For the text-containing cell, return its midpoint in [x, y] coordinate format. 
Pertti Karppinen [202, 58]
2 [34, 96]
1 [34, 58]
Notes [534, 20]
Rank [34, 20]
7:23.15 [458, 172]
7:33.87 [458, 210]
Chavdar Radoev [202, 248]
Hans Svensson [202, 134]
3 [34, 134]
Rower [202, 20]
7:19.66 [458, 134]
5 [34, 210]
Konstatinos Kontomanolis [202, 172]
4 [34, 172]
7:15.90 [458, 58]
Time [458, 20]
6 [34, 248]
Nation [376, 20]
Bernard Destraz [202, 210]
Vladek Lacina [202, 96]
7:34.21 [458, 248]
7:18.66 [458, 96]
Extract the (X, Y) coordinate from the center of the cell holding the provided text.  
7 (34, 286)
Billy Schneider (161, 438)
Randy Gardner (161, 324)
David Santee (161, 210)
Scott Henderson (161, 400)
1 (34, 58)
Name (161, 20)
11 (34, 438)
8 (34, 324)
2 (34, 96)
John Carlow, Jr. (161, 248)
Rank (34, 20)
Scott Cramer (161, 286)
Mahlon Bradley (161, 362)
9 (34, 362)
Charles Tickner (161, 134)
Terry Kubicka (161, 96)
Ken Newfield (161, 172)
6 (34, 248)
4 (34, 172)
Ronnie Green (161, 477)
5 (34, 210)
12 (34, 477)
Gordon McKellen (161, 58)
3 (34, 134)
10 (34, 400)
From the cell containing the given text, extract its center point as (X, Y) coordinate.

* **DESCRIPTION OF THE TASK**
Please reproduce the stretch of entries from the very start through the line that contains "Rower [202, 20]", including that line, with every line unchanged.

* **TASK RESULT**
For the text-containing cell, return its midpoint in [x, y] coordinate format. 
Pertti Karppinen [202, 58]
2 [34, 96]
1 [34, 58]
Notes [534, 20]
Rank [34, 20]
7:23.15 [458, 172]
7:33.87 [458, 210]
Chavdar Radoev [202, 248]
Hans Svensson [202, 134]
3 [34, 134]
Rower [202, 20]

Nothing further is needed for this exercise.